| ASSIGNMENT |
Filter these entries so that only lines with the word "naranja" remain.

| SUPPLIED MATERIAL |

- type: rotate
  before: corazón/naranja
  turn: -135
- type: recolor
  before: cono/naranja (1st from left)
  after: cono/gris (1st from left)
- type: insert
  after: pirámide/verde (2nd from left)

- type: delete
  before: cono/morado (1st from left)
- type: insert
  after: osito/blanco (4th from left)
==
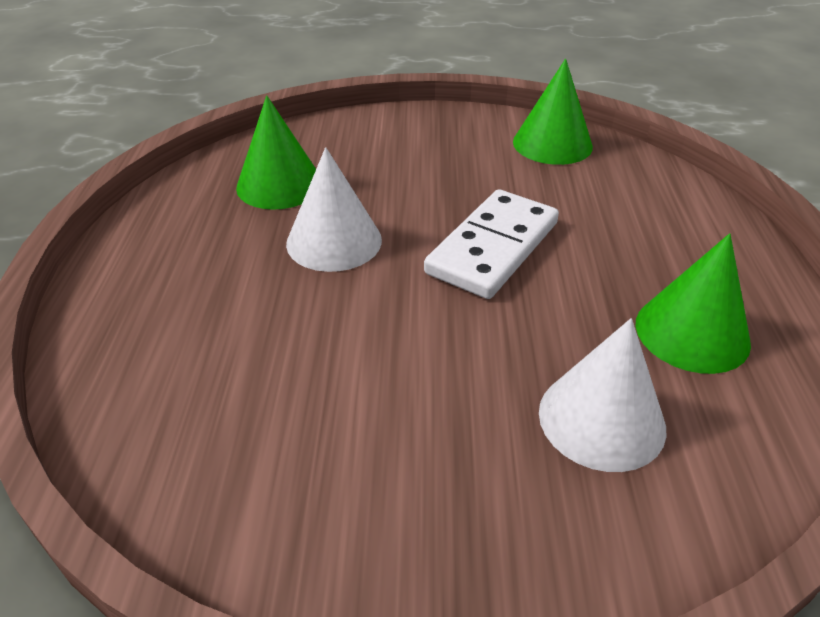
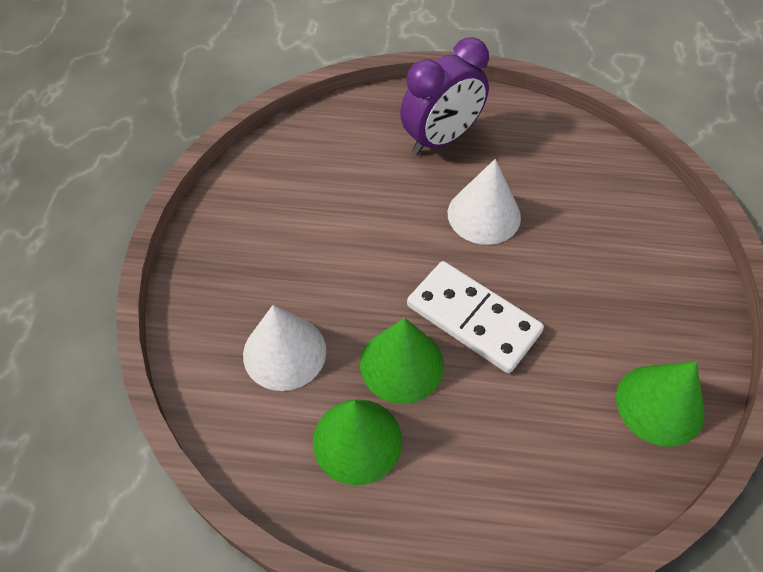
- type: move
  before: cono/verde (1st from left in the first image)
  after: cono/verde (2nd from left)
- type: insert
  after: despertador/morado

| ANSWER |
  before: corazón/naranja
  before: cono/naranja (1st from left)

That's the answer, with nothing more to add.